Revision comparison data
········

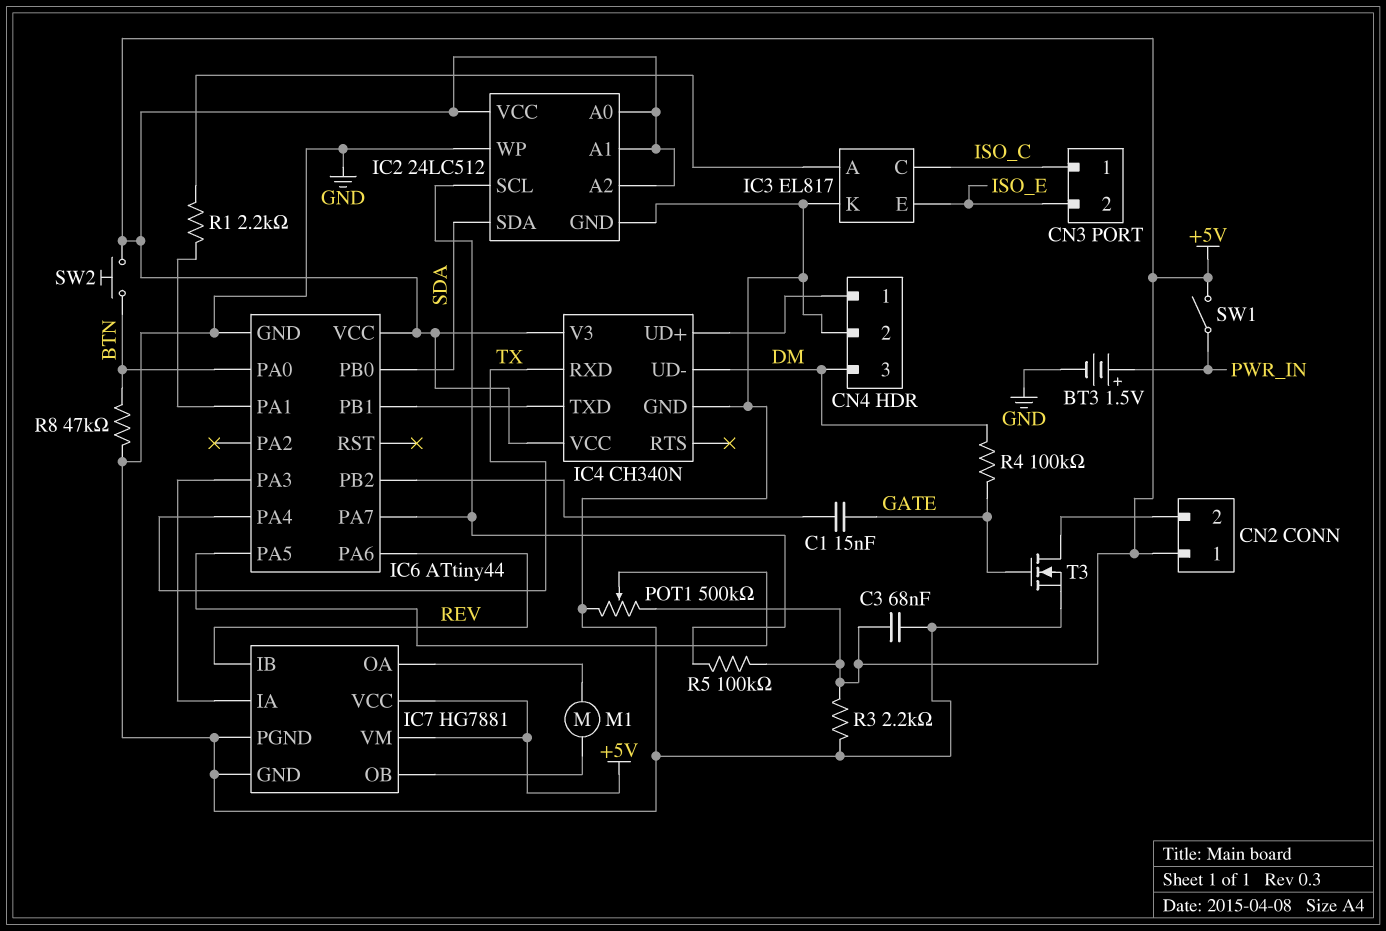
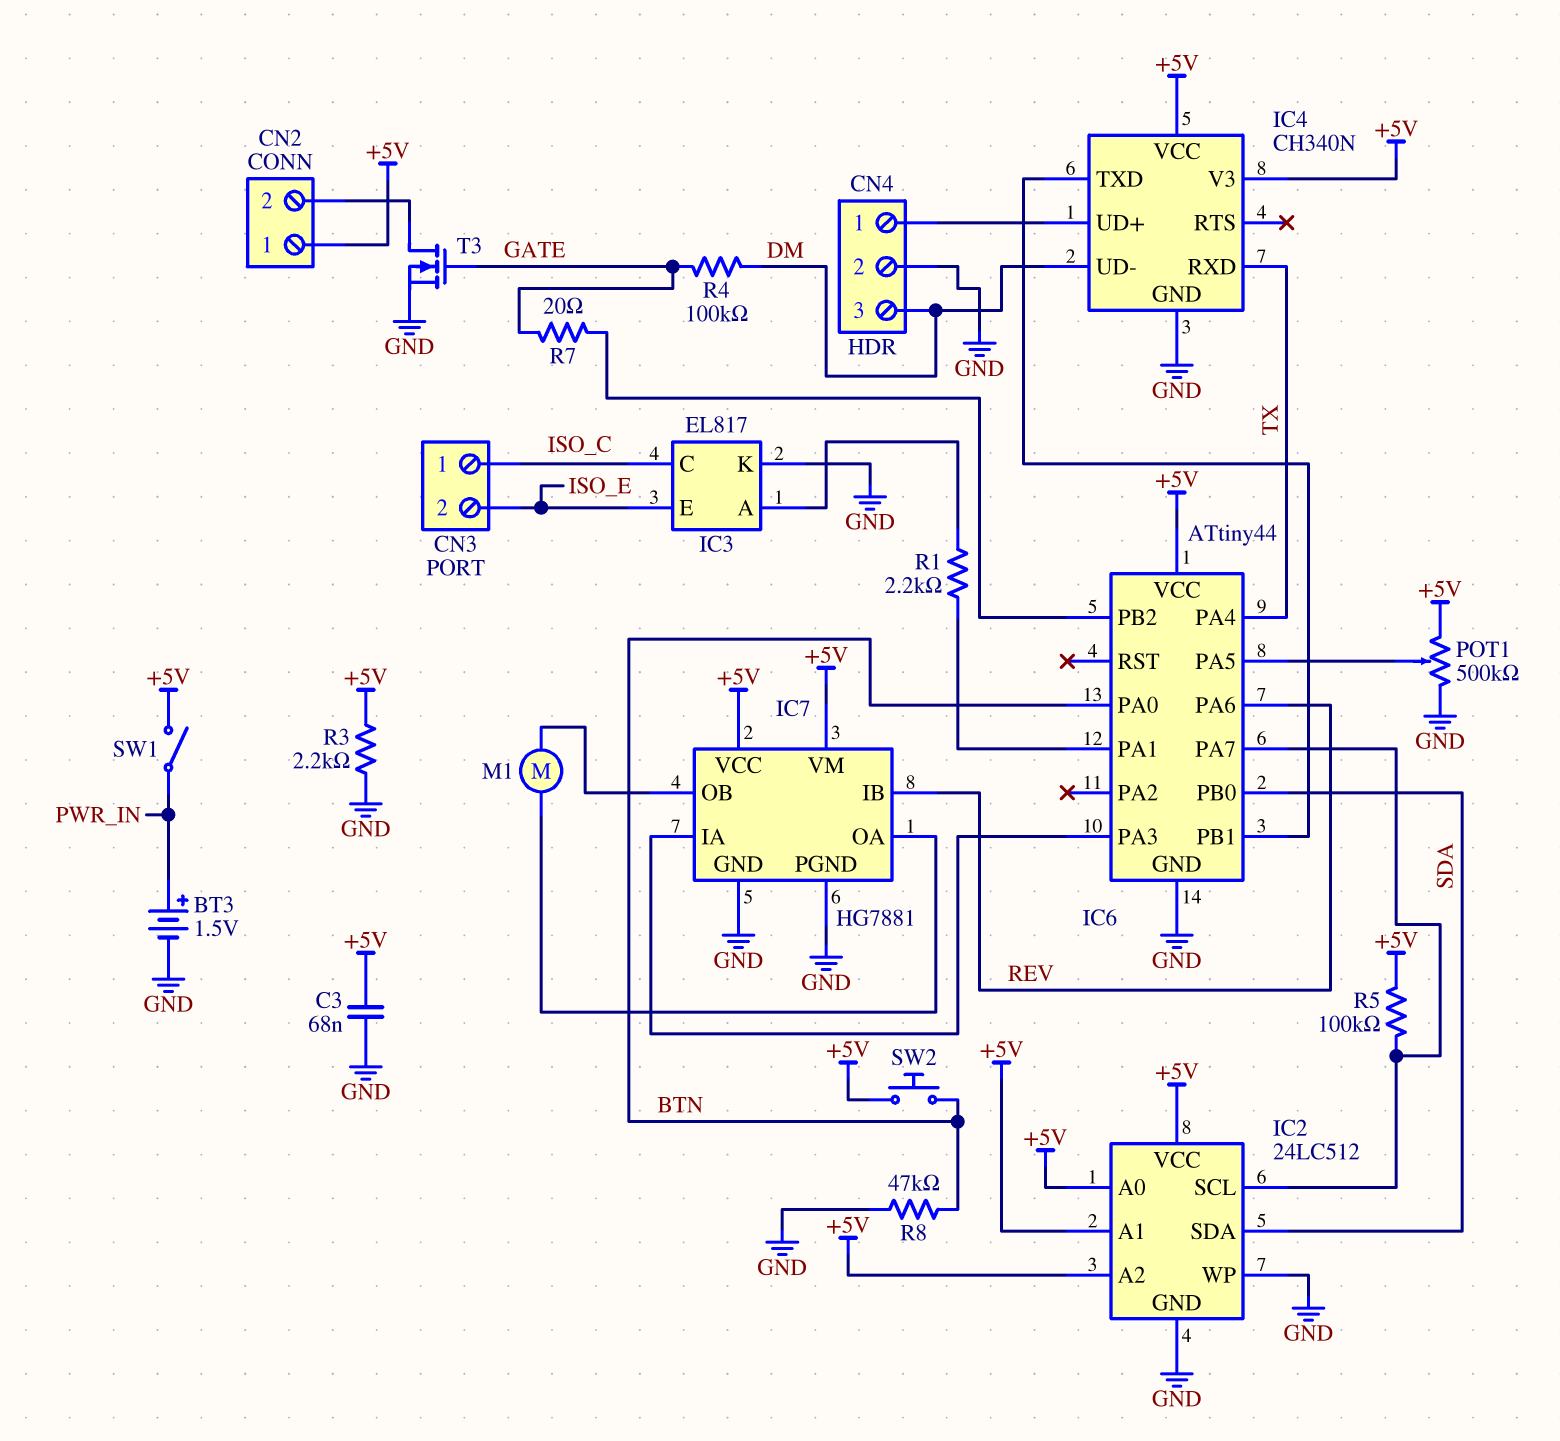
C1: 15nF (GATE, IC6/PB2) -> none
R7: none -> 20 (GATE, IC6/PB2)

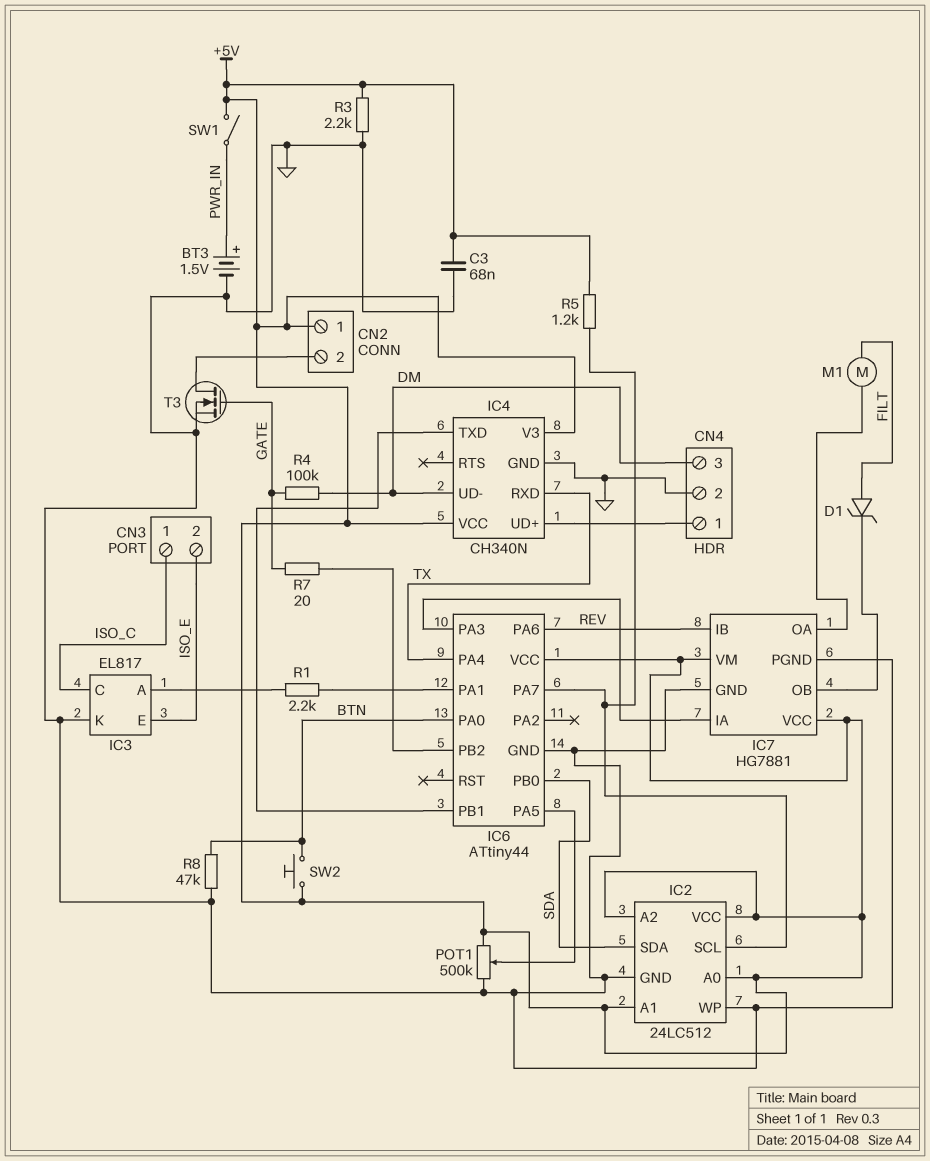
D1: none -> zener (A FILT, K IC7/OB)
M1: motor (IC7/OA, IC7/OB) -> motor (FILT, IC7/OA)
R5: 100k (+5V, IC2/SCL) -> 1.2k (+5V, IC2/SCL)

········

WHAT IS EXPECTED: All lines of the records above that contain the word "GATE" are to be copied out.

WRITTEN REPLY:
C1: 15nF (GATE, IC6/PB2) -> none
R7: none -> 20 (GATE, IC6/PB2)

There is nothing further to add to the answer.